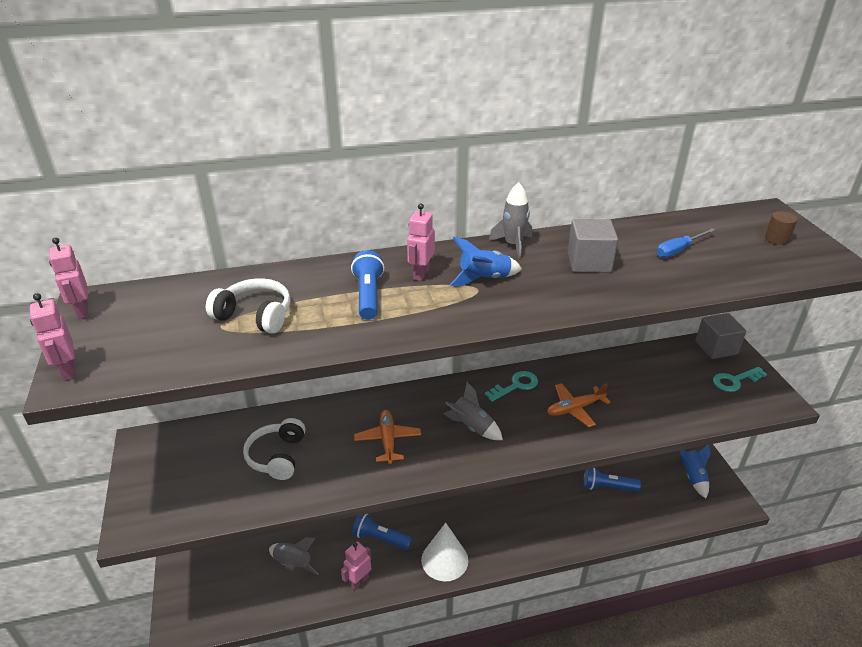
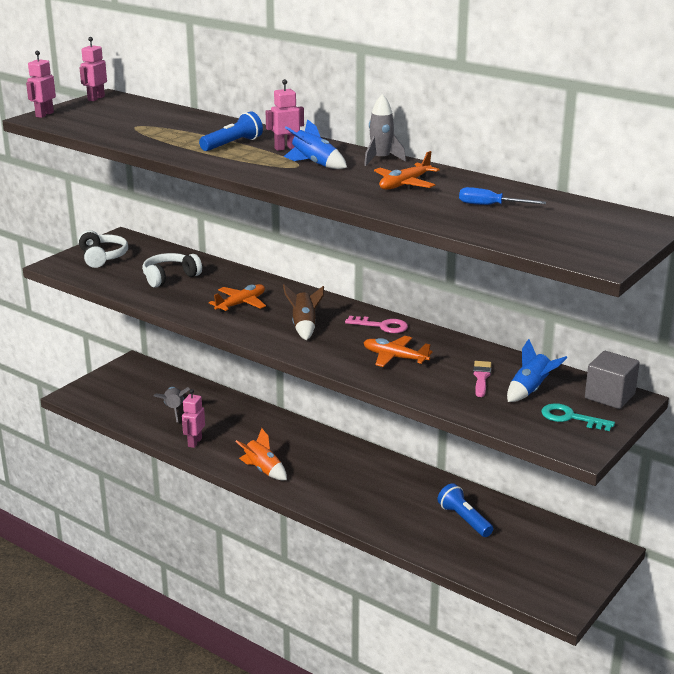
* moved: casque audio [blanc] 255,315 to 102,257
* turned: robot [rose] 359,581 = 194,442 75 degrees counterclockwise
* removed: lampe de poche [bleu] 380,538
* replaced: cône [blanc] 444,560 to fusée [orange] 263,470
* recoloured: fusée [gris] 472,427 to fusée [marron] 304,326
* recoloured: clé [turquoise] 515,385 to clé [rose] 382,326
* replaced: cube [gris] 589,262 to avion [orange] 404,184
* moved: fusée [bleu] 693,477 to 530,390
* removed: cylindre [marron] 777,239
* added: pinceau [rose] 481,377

==================================================

Assigned task: All lines from the line containing "poche [bleu] 380,538" through the end of the listing above are to be duplicated exactly; include both ends and nothing further.

Written reply:
* removed: lampe de poche [bleu] 380,538
* replaced: cône [blanc] 444,560 to fusée [orange] 263,470
* recoloured: fusée [gris] 472,427 to fusée [marron] 304,326
* recoloured: clé [turquoise] 515,385 to clé [rose] 382,326
* replaced: cube [gris] 589,262 to avion [orange] 404,184
* moved: fusée [bleu] 693,477 to 530,390
* removed: cylindre [marron] 777,239
* added: pinceau [rose] 481,377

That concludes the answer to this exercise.